**** MATERIAL FOR THIS TASK

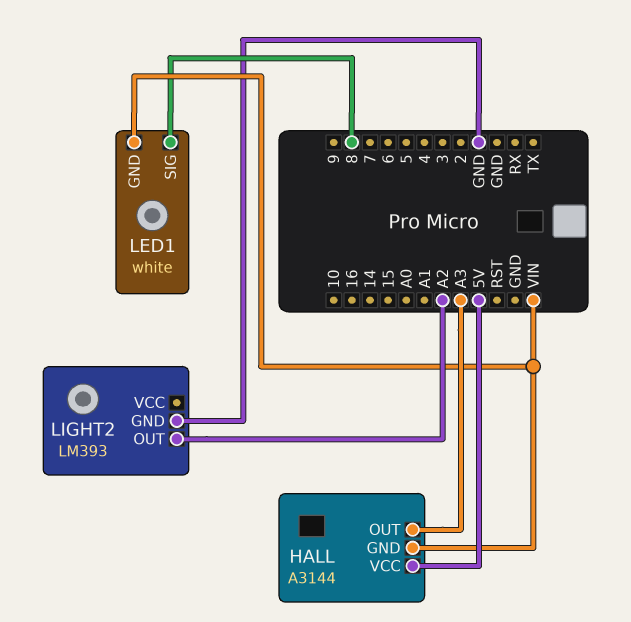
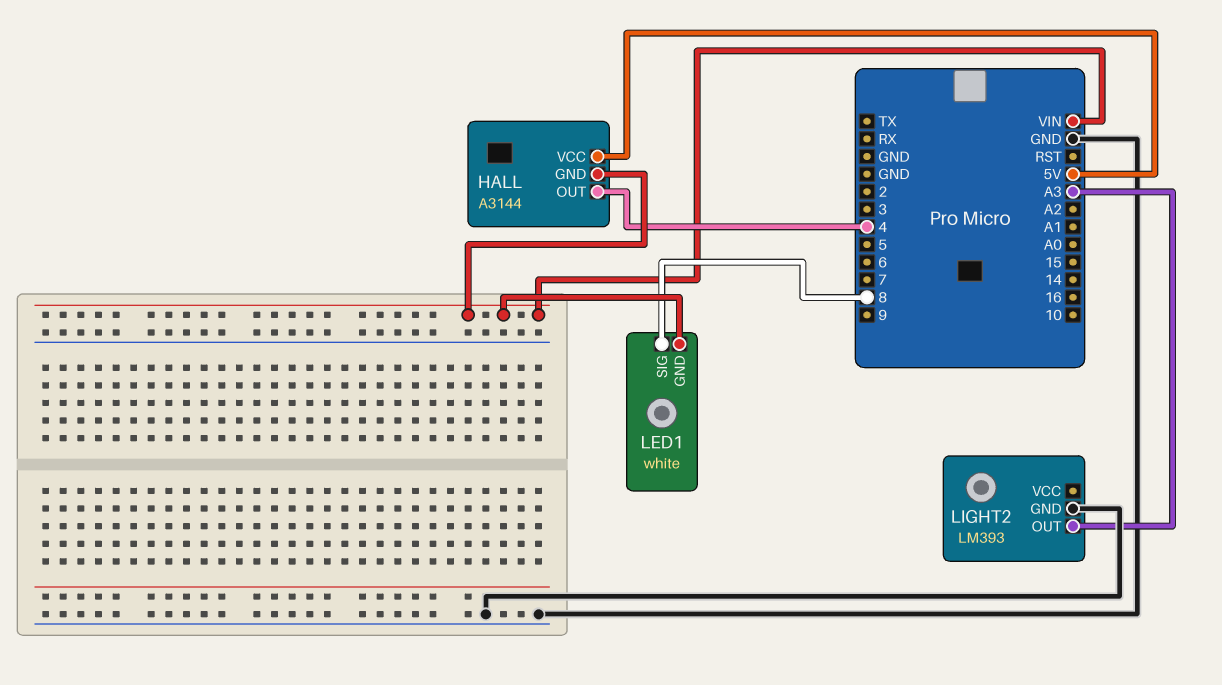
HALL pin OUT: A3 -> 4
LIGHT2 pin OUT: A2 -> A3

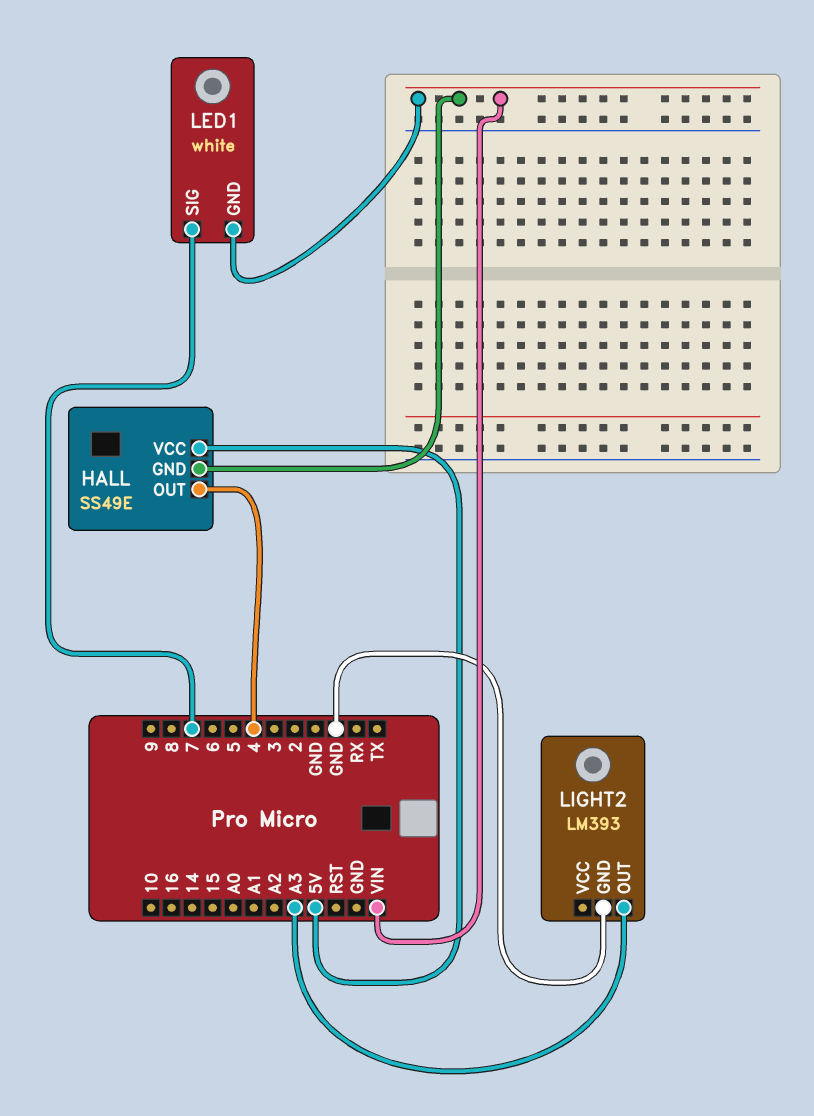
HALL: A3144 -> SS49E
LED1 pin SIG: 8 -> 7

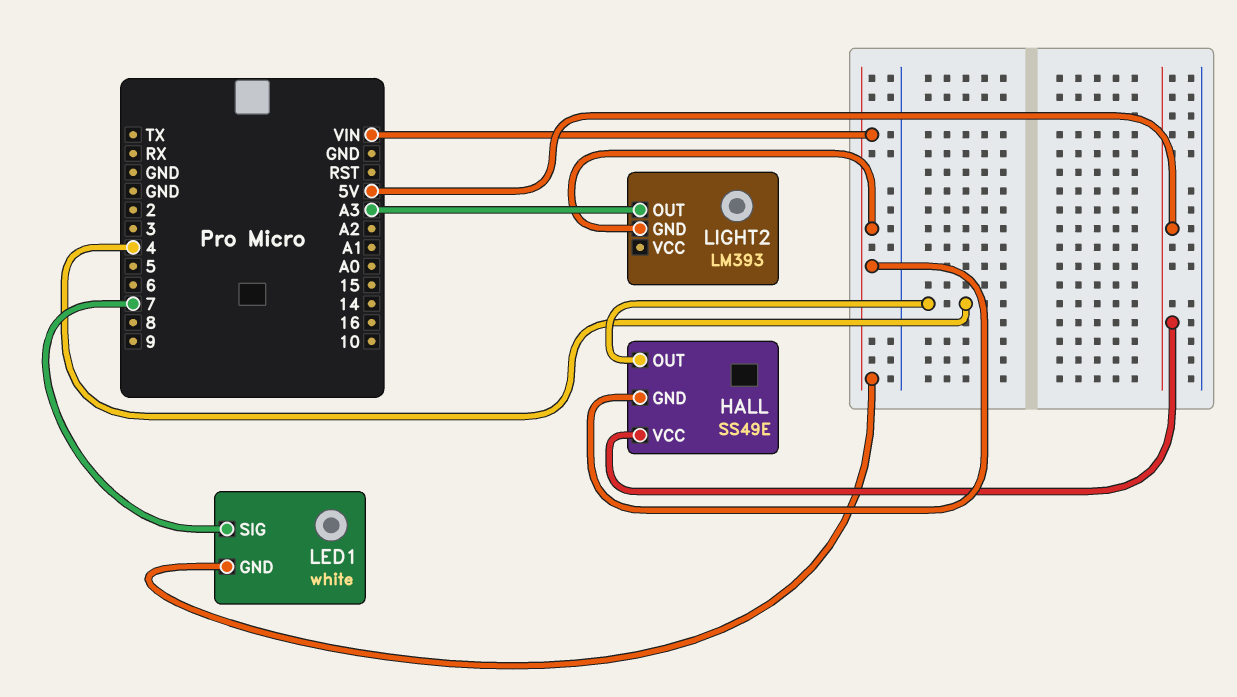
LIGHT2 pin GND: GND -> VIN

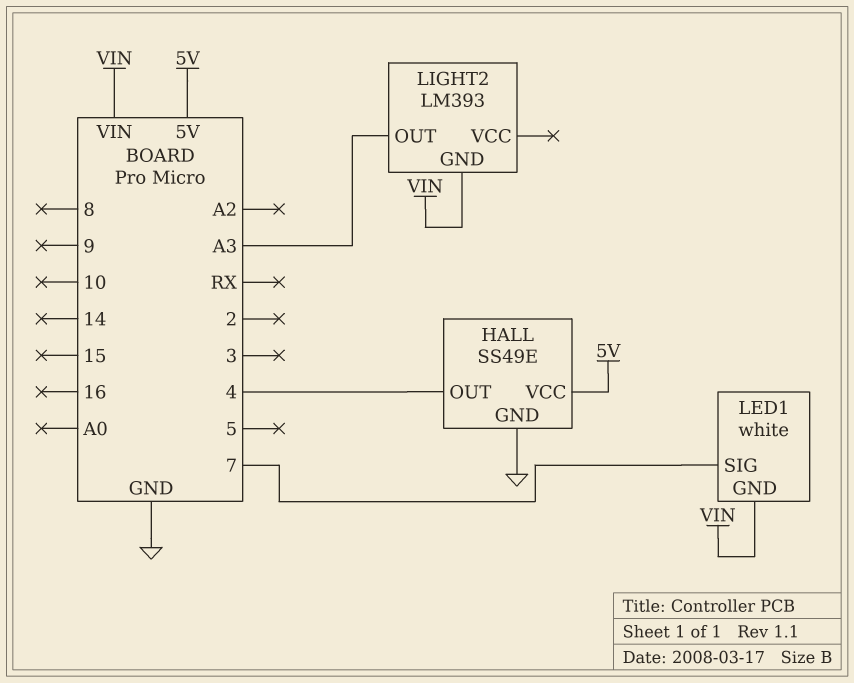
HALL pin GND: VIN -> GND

********

Repeat the data in full and exactly. Omit pictures.

* _ANSWER SPACE_
HALL pin OUT: A3 -> 4
LIGHT2 pin OUT: A2 -> A3

HALL: A3144 -> SS49E
LED1 pin SIG: 8 -> 7

LIGHT2 pin GND: GND -> VIN

HALL pin GND: VIN -> GND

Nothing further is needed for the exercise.